* [PROBLEM STATEMENT]:
Reproduce the entries beneath exactly, without their images.
^^^^^^^^^^^^^^^^
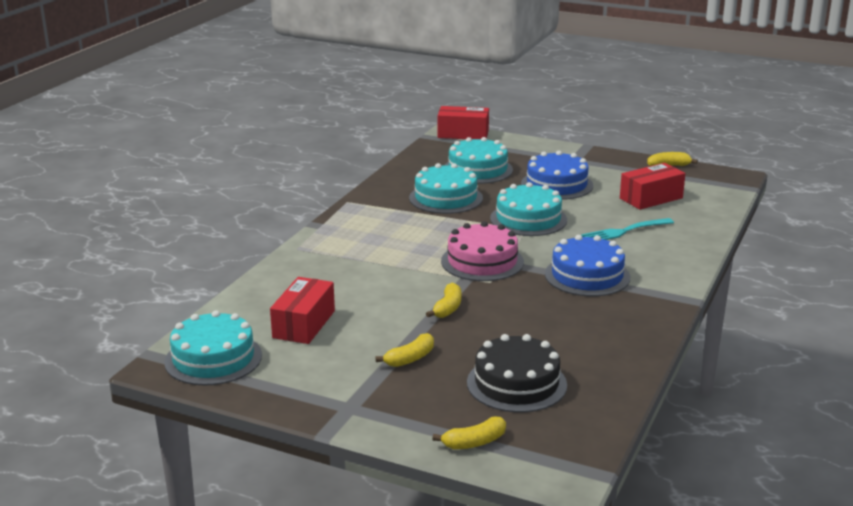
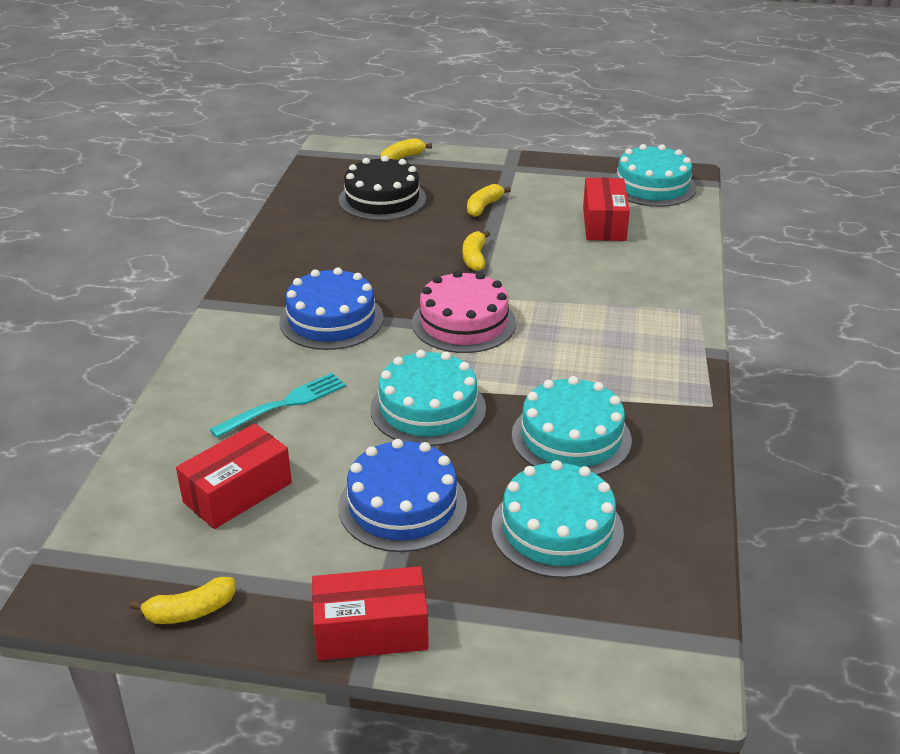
camera: 165 degrees right, 10 degrees up
(463, 134) = (652, 671): red box -> red box (371, 631)

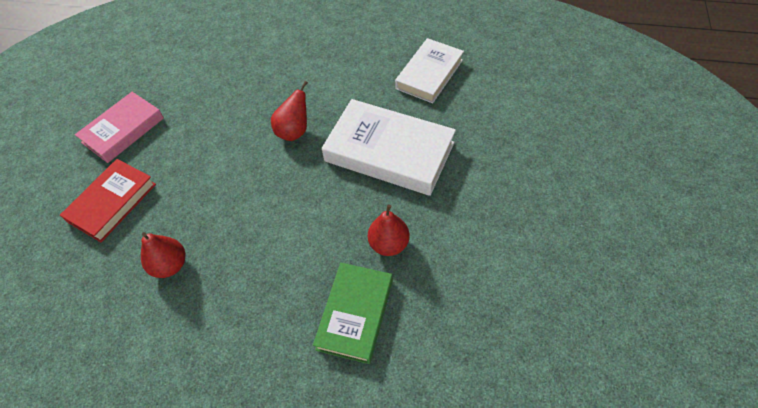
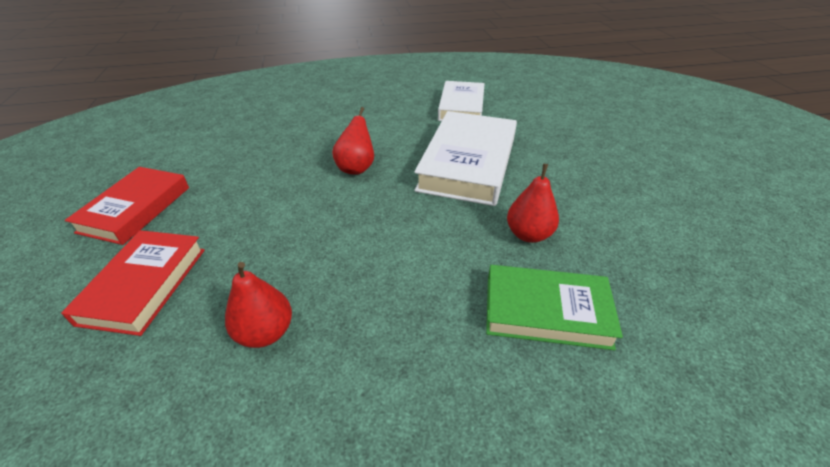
camera: 25 degrees left, 15 degrees down
(123, 130) = (135, 209): pink book -> red book
(355, 314) = (546, 311): green book -> green book turned 75 degrees counterclockwise
(389, 152) = (468, 163): white book -> white book turned 75 degrees counterclockwise

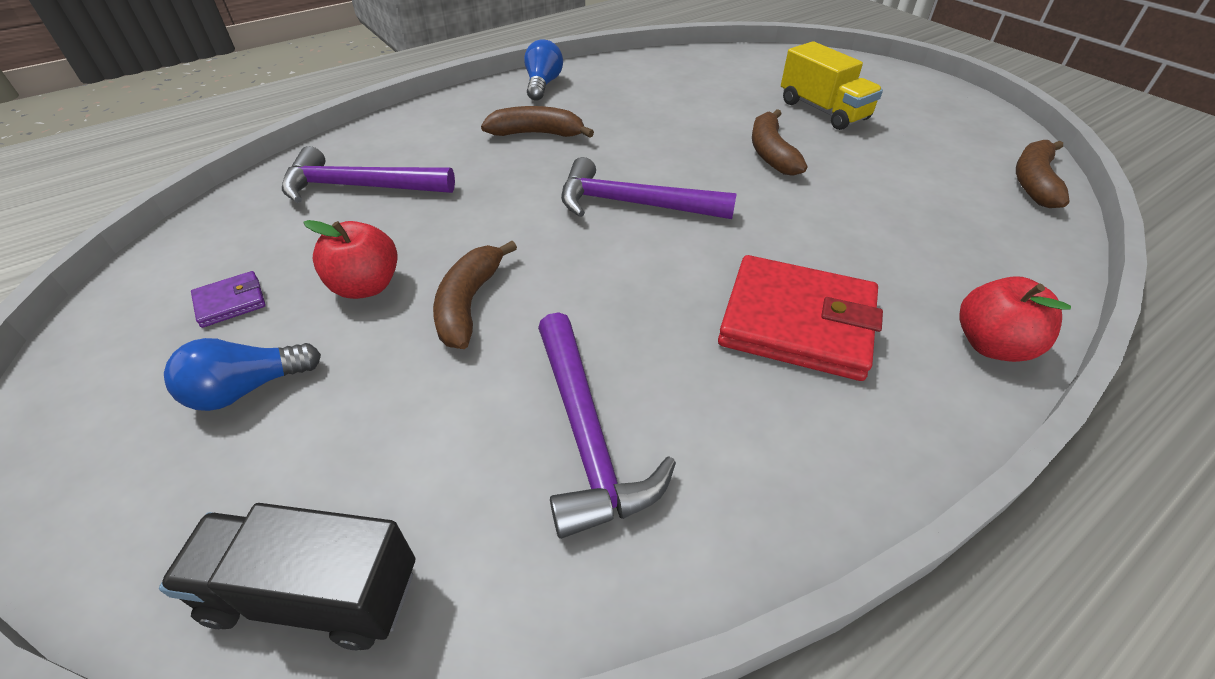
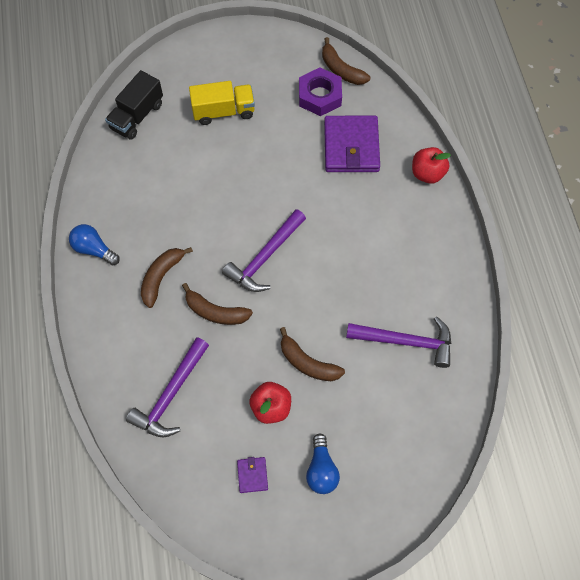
camera: 65 degrees left, 20 degrees up
(314, 593) = (434, 452): black truck -> black truck (137, 116)
(771, 153) = (253, 166): brown banana -> brown banana (215, 312)
(797, 322) = (383, 234): red wallet -> none
(918, 232) = (351, 147): none -> purple wallet
(959, 176) = (320, 96): none -> purple nut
^^^^^^^^^^^^^^^^
* [ANSWER TO THIS TASK]:
camera: 165 degrees right, 10 degrees up
(463, 134) = (652, 671): red box -> red box (371, 631)

camera: 25 degrees left, 15 degrees down
(123, 130) = (135, 209): pink book -> red book
(355, 314) = (546, 311): green book -> green book turned 75 degrees counterclockwise
(389, 152) = (468, 163): white book -> white book turned 75 degrees counterclockwise

camera: 65 degrees left, 20 degrees up
(314, 593) = (434, 452): black truck -> black truck (137, 116)
(771, 153) = (253, 166): brown banana -> brown banana (215, 312)
(797, 322) = (383, 234): red wallet -> none
(918, 232) = (351, 147): none -> purple wallet
(959, 176) = (320, 96): none -> purple nut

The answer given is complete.